- **What you need to do**: From the line with "(522, 390) = (498, 292): purple" to the line with "(610, 354) = (241, 468): turquoise", retype each line exactly as it stands in the records below, but skip the pictures.

- **Scene images with change listings**:
· · · · ·

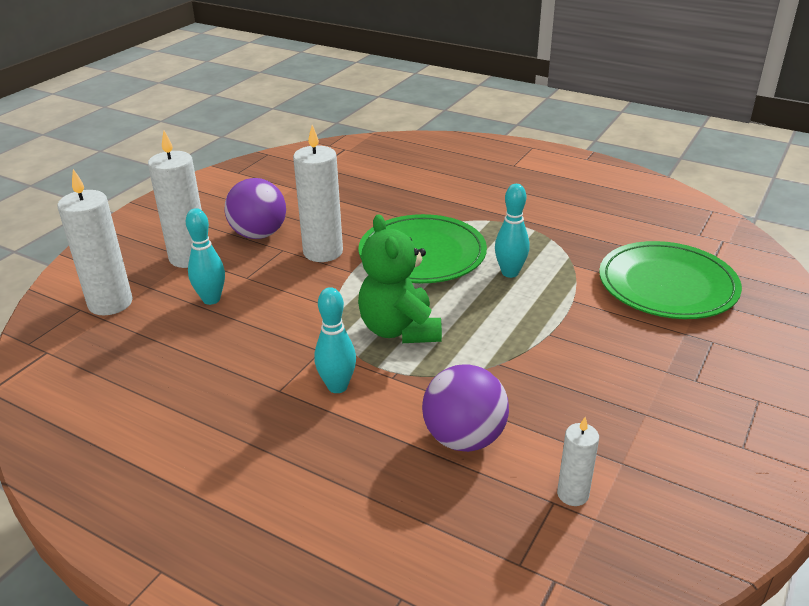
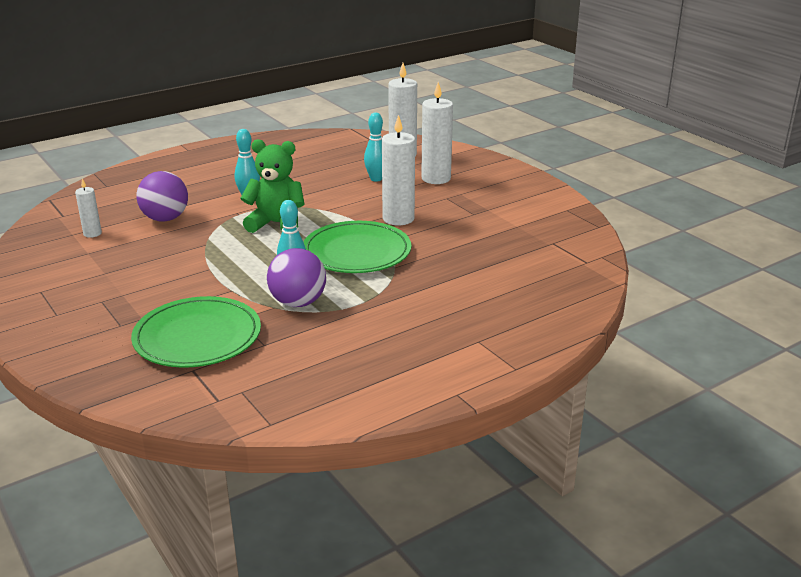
camera: 115 degrees right, 5 degrees down
(259, 234) = (447, 202): purple ball -> purple ball (298, 303)

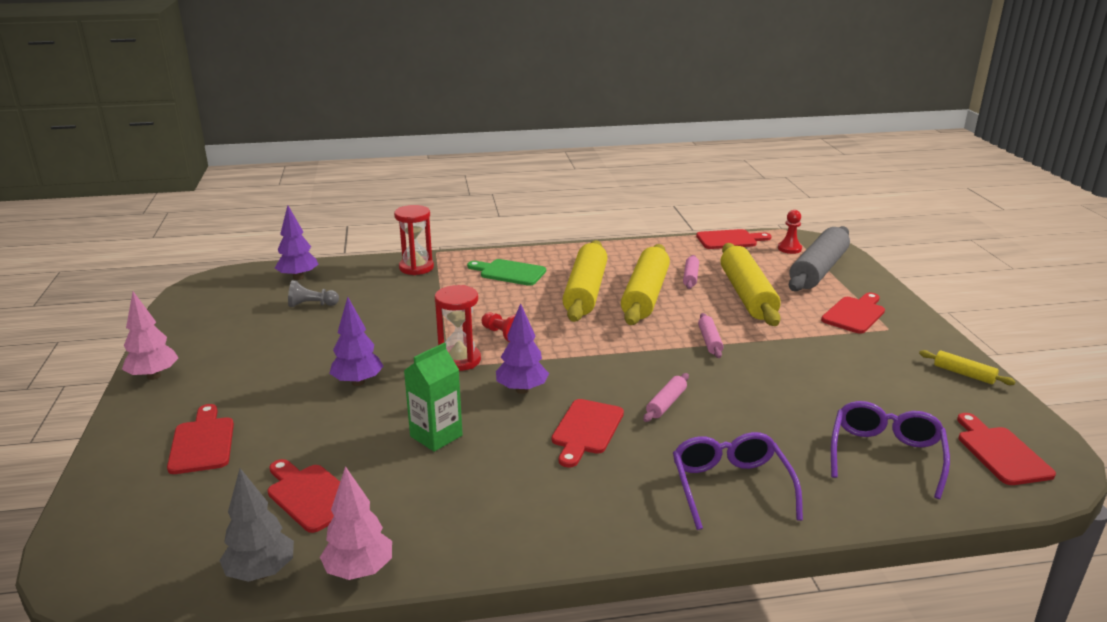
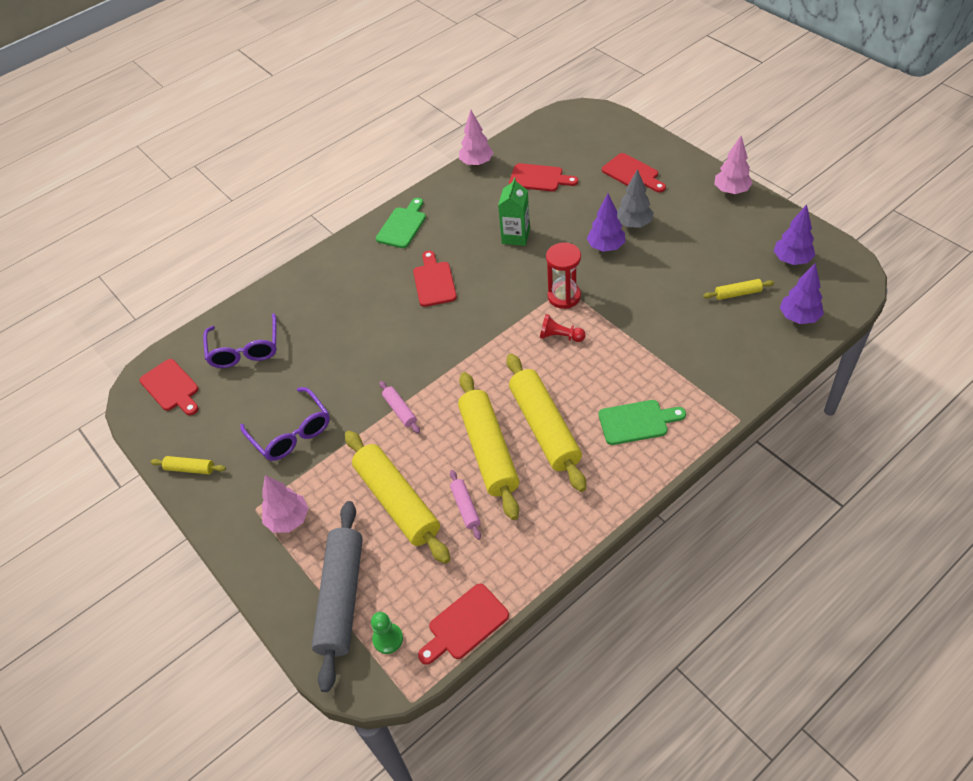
camera: 155 degrees right, 25 degrees up
(261, 572) = (516, 144): grey tree -> grey tree (633, 224)
(312, 305) = (737, 293): grey pawn -> yellow rolling pin
(416, 268) = (724, 384): red hourglass -> none
(522, 390) = (498, 292): purple tree -> purple tree (791, 260)
(570, 521) = (402, 225): none -> green cutting board
(666, 403) = (398, 327): pink rolling pin -> none
(730, 486) = (330, 283): purple glasses -> purple glasses (291, 433)
(789, 248) = (388, 639): red pawn -> green pawn
(854, 314) = (288, 520): red cutting board -> pink tree

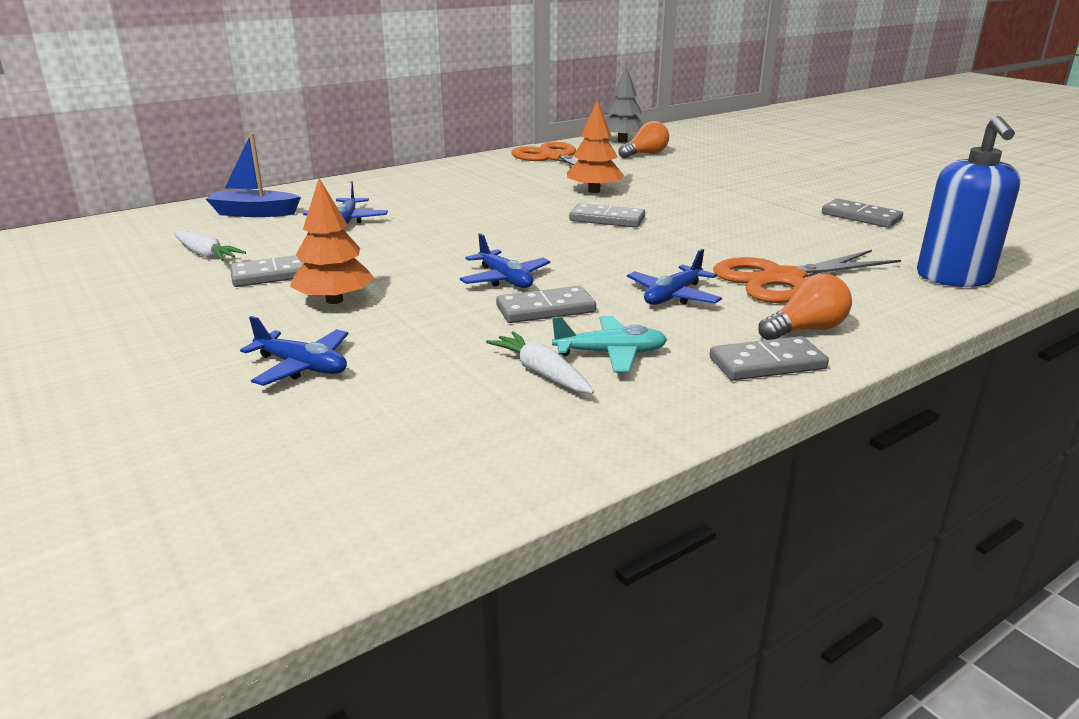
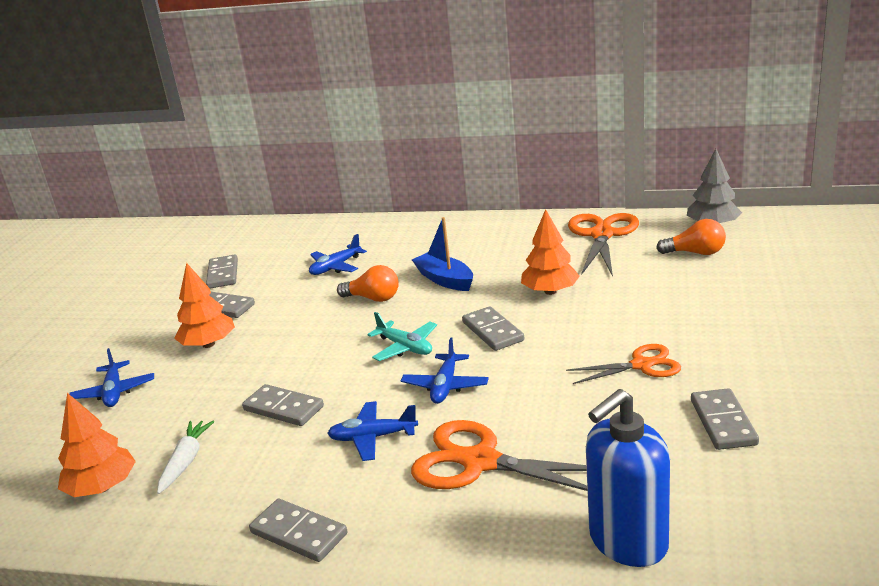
camera: 50 degrees right, 0 degrees up
(206, 254) = (223, 274): white carrot -> grey domino
(254, 213) = (304, 240): blue boat -> blue boat (445, 280)
(497, 427) = (102, 487): none -> orange tree
(505, 279) = (314, 368): blue plane -> blue plane (445, 386)
(610, 354) = (241, 468): turquoise plane -> turquoise plane (405, 347)
(752, 207) = (641, 365): none -> orange scissors
(806, 330) = (384, 521): orange light bulb -> orange light bulb (373, 298)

· · · · ·

- **Output of the exercise**:
(522, 390) = (498, 292): purple tree -> purple tree (791, 260)
(570, 521) = (402, 225): none -> green cutting board
(666, 403) = (398, 327): pink rolling pin -> none
(730, 486) = (330, 283): purple glasses -> purple glasses (291, 433)
(789, 248) = (388, 639): red pawn -> green pawn
(854, 314) = (288, 520): red cutting board -> pink tree

camera: 50 degrees right, 0 degrees up
(206, 254) = (223, 274): white carrot -> grey domino
(254, 213) = (304, 240): blue boat -> blue boat (445, 280)
(497, 427) = (102, 487): none -> orange tree
(505, 279) = (314, 368): blue plane -> blue plane (445, 386)
(610, 354) = (241, 468): turquoise plane -> turquoise plane (405, 347)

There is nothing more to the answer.